## [INFORMATION PROVIDED]
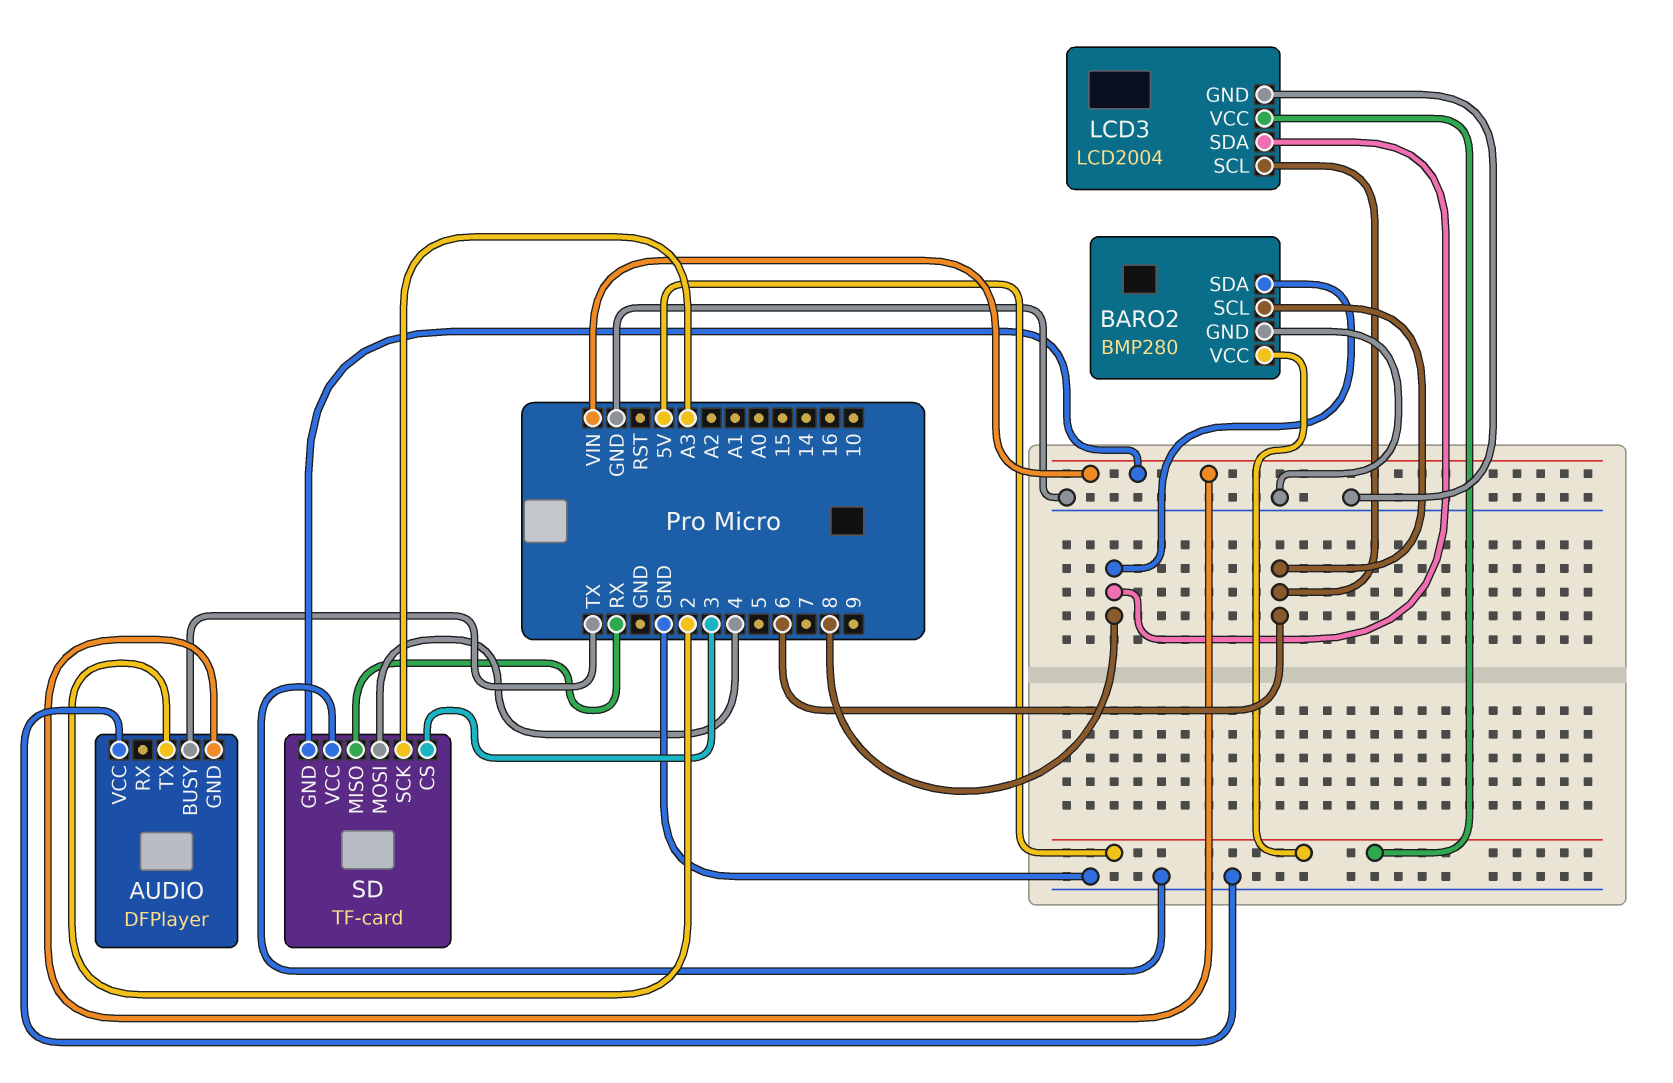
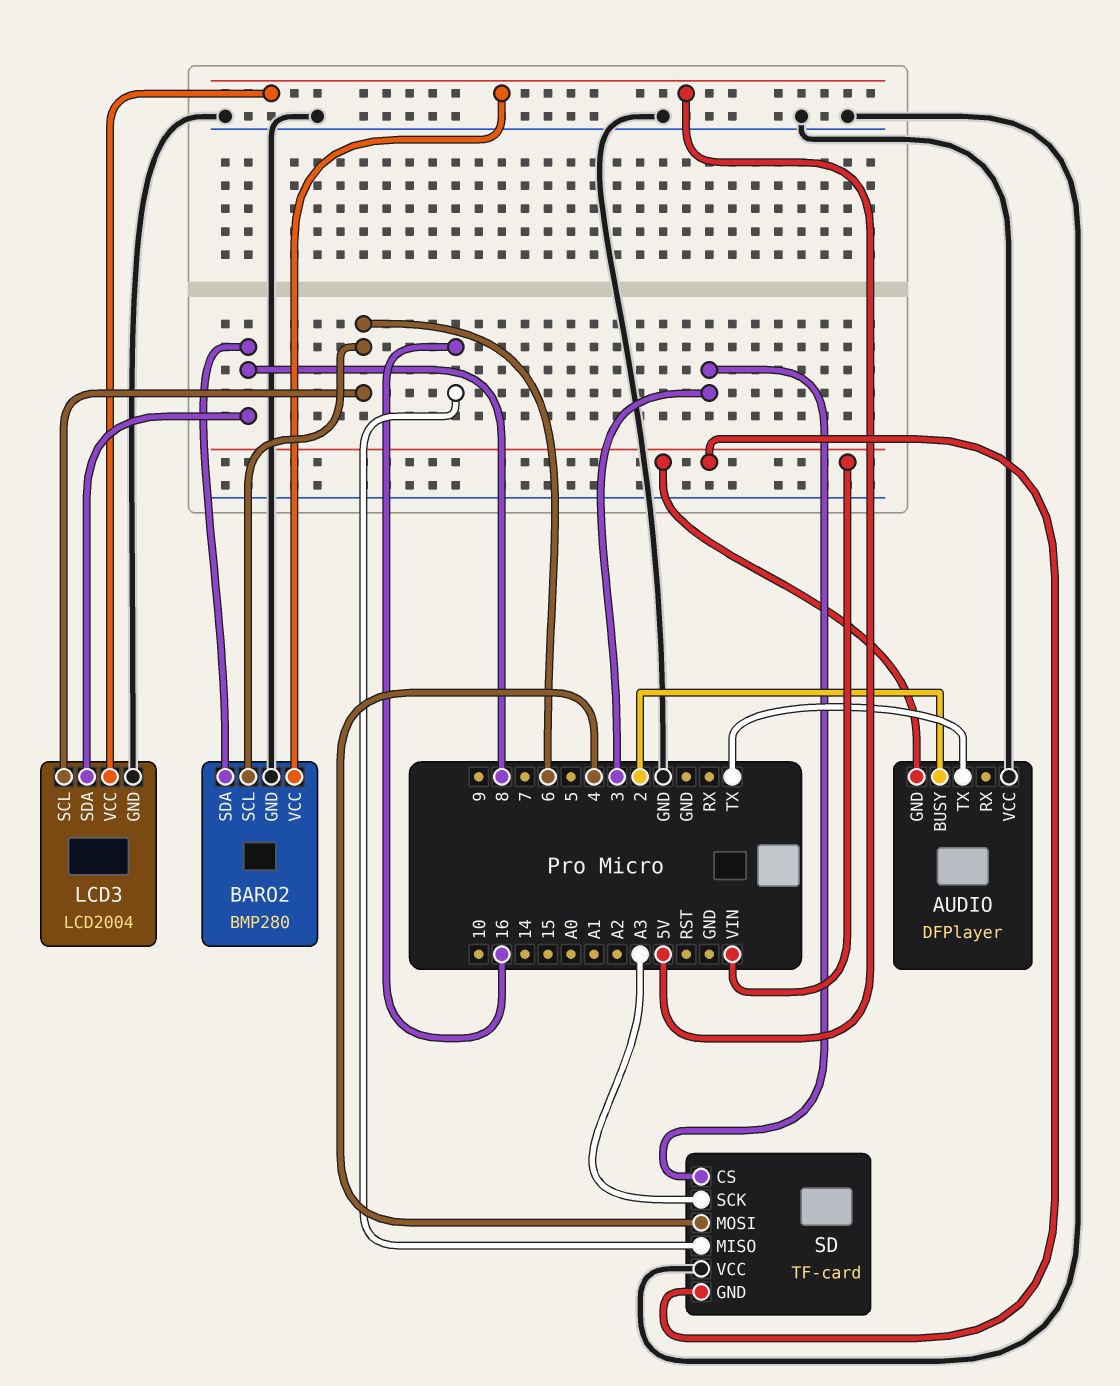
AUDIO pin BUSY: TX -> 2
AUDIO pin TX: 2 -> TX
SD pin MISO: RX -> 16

...

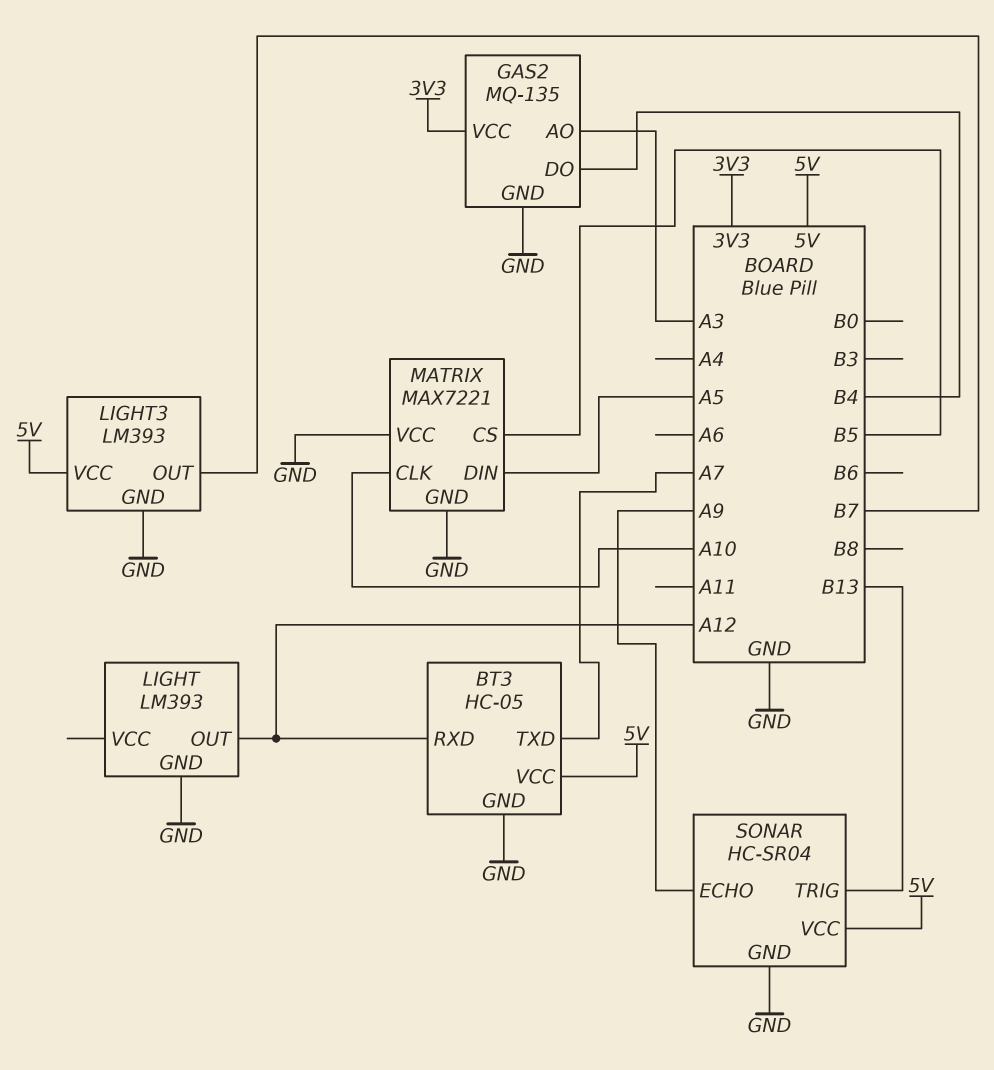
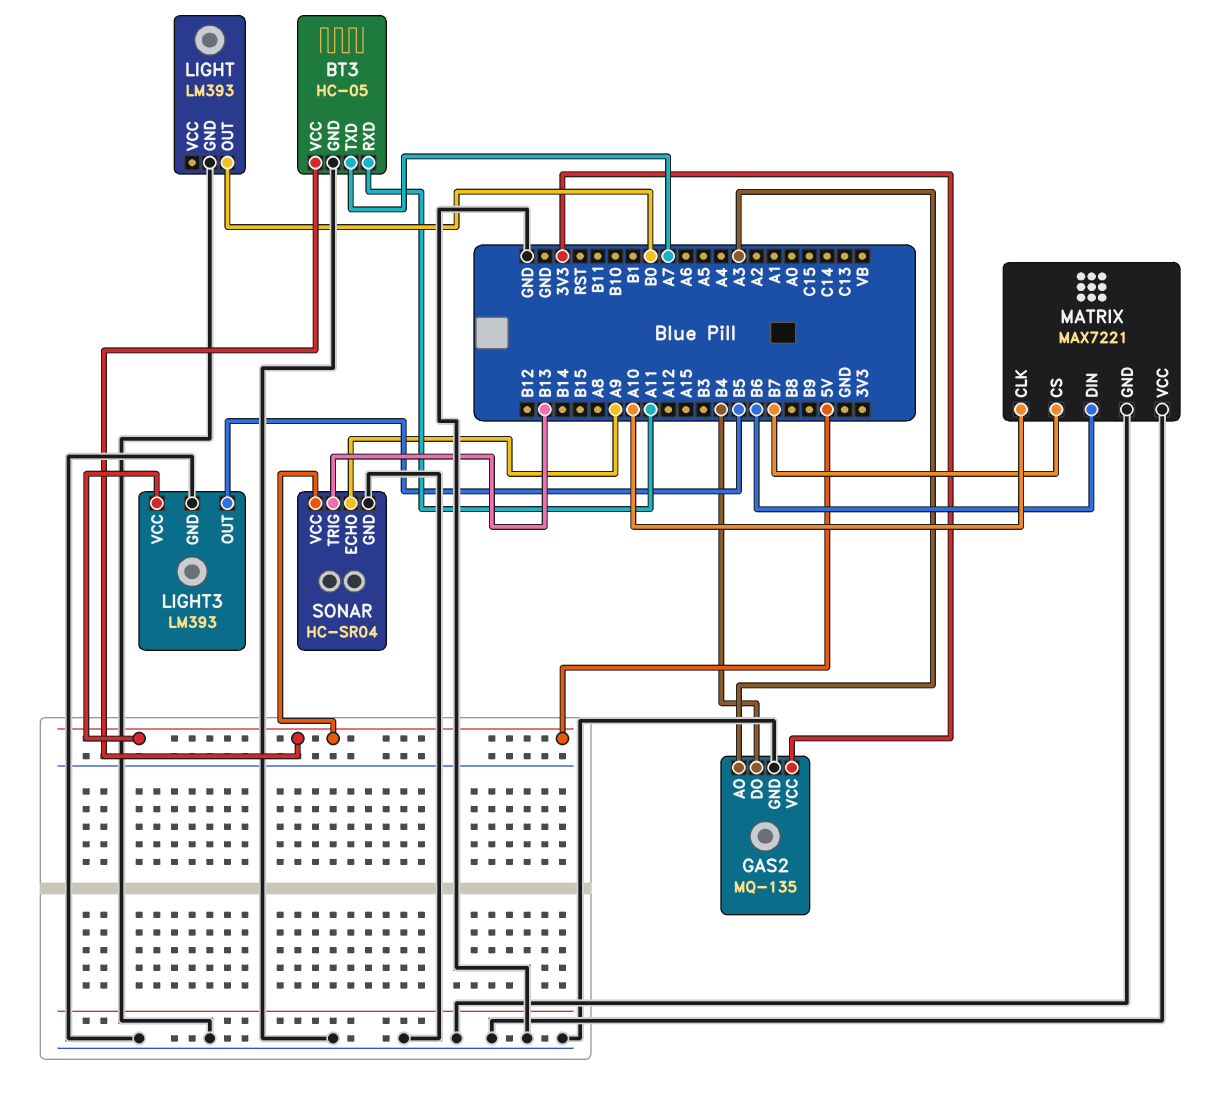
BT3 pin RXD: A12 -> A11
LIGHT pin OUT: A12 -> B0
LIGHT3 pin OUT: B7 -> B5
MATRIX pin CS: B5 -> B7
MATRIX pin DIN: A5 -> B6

## [REQUIRED WORK]
Only lines with the word "MATRIX" go in the answer. Take them all from the entries above.

## [RESPONSE TO THE EXERCISE]
MATRIX pin CS: B5 -> B7
MATRIX pin DIN: A5 -> B6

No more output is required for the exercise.